### TASK PROMPT
Check each line of the listing below for the string "bulb", and copy the ones that have it.

### DATA FOR ANALYSIS
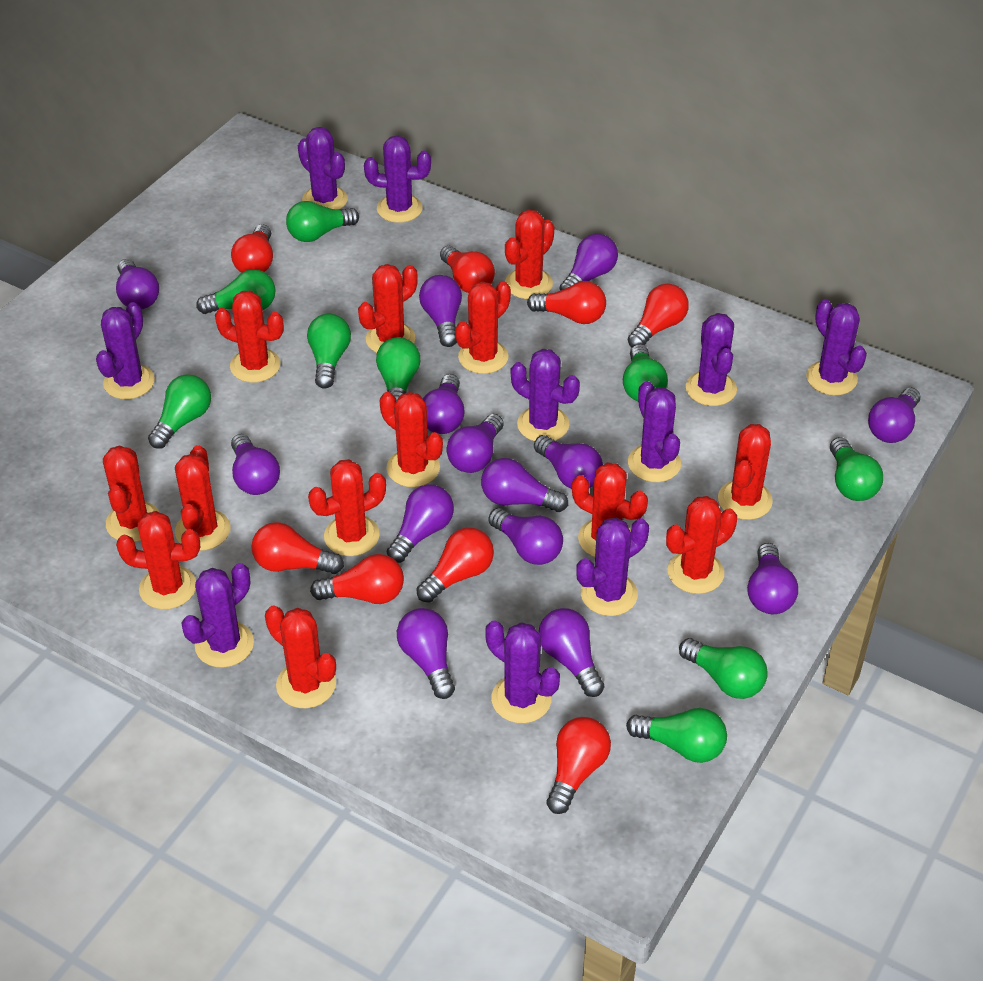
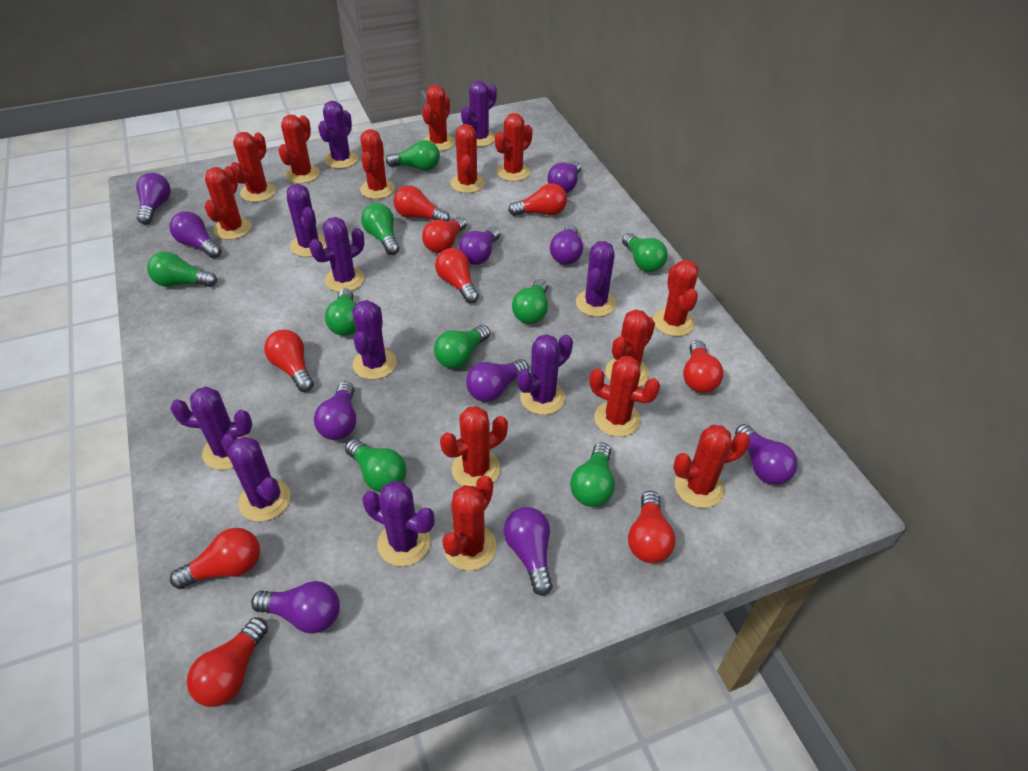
purple light bulb: 14 -> 10
red light bulb: 8 -> 9

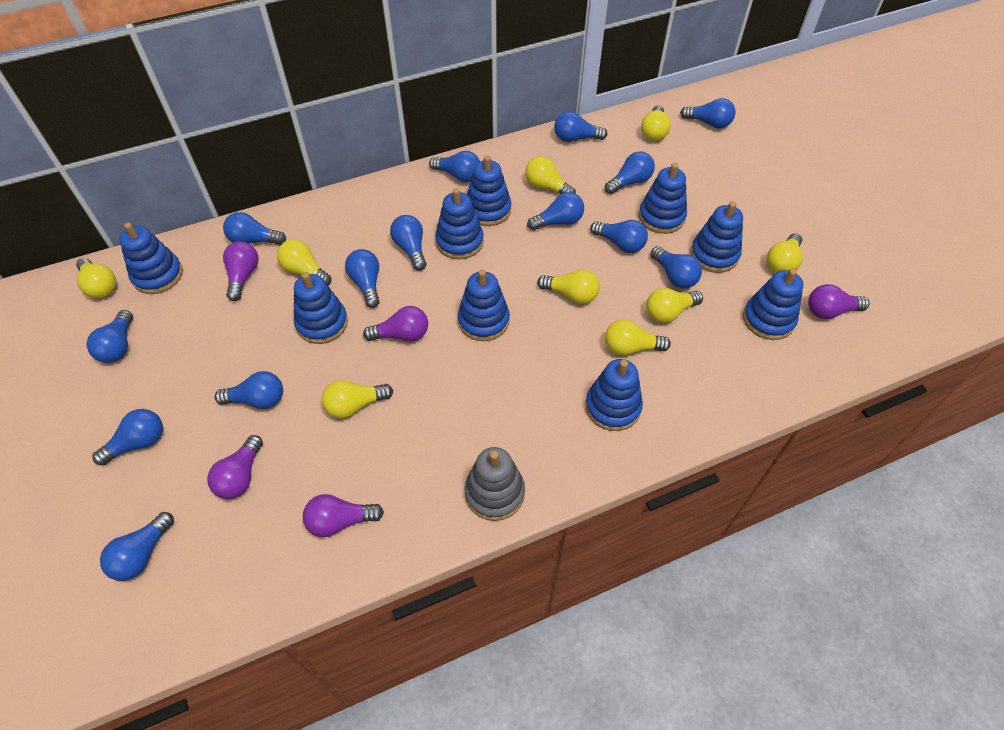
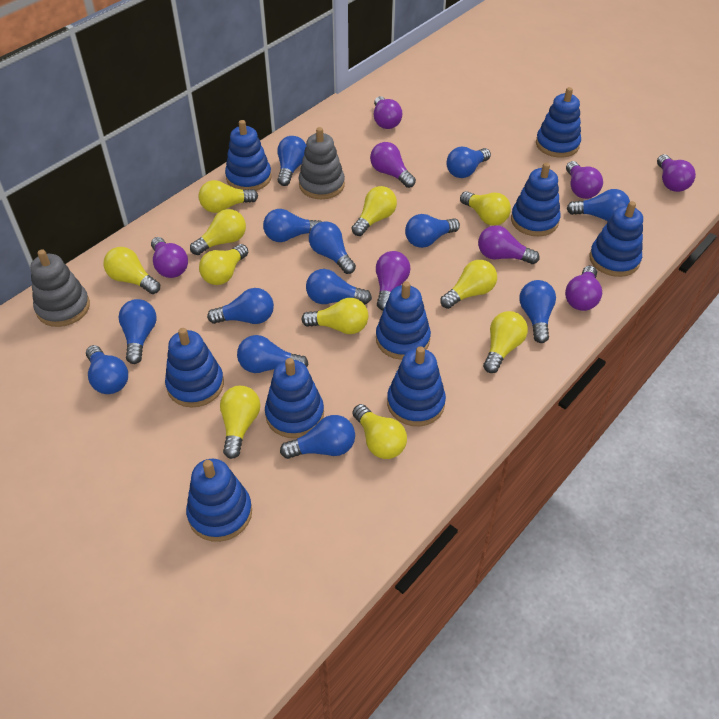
blue light bulb: 14 -> 13
grey stacking toy: 1 -> 2
purple light bulb: 5 -> 8
yellow light bulb: 9 -> 11

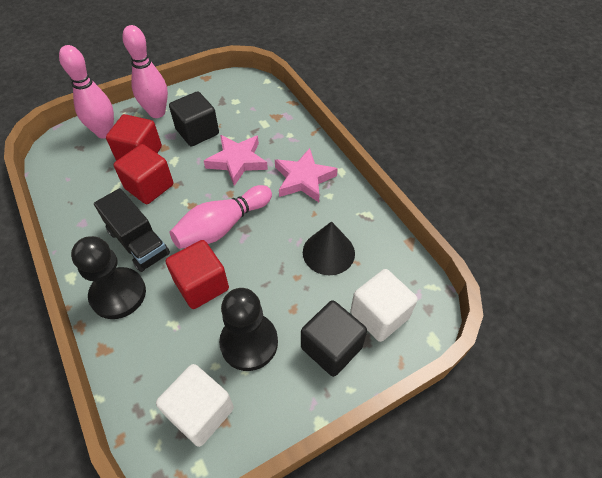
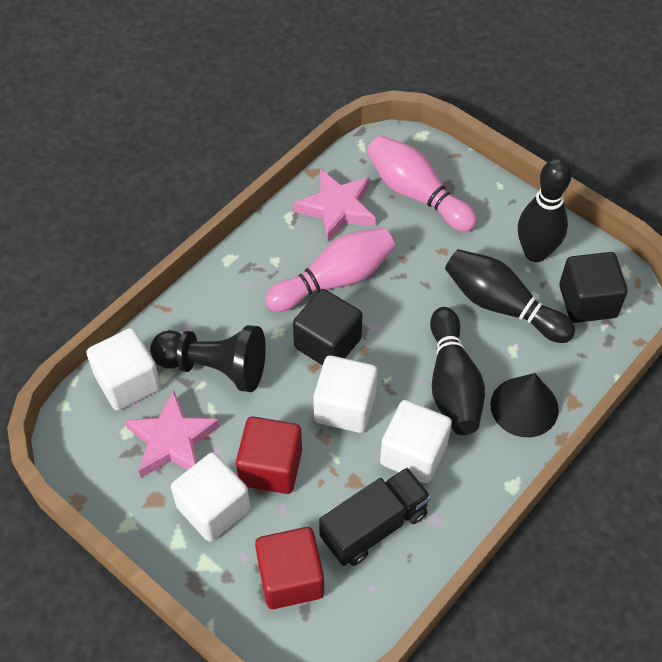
black bowling pin: 0 -> 3
black pawn: 2 -> 1
pink bowling pin: 3 -> 2
red cube: 3 -> 2
white cube: 2 -> 4

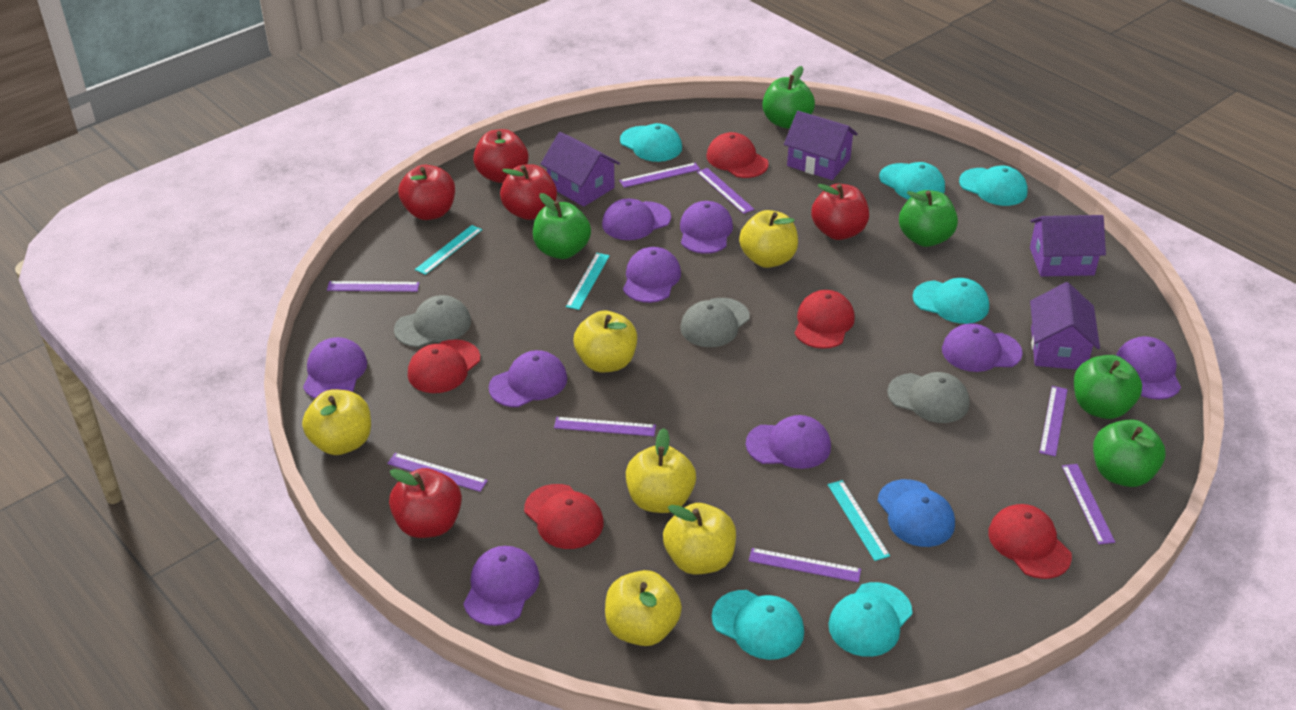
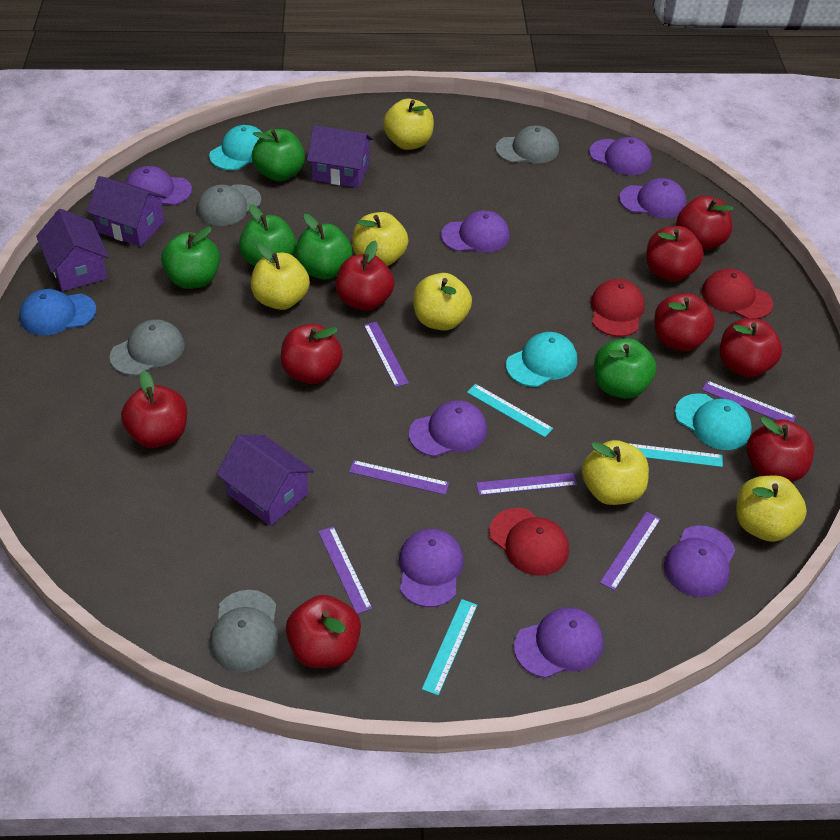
grey cap: 3 -> 4
purple cap: 9 -> 8
purple ruler: 8 -> 6
red apple: 5 -> 9
red cap: 5 -> 3
turquoise cap: 6 -> 3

### OUTPUT FOR THIS EXERCISE
purple light bulb: 14 -> 10
red light bulb: 8 -> 9
blue light bulb: 14 -> 13
purple light bulb: 5 -> 8
yellow light bulb: 9 -> 11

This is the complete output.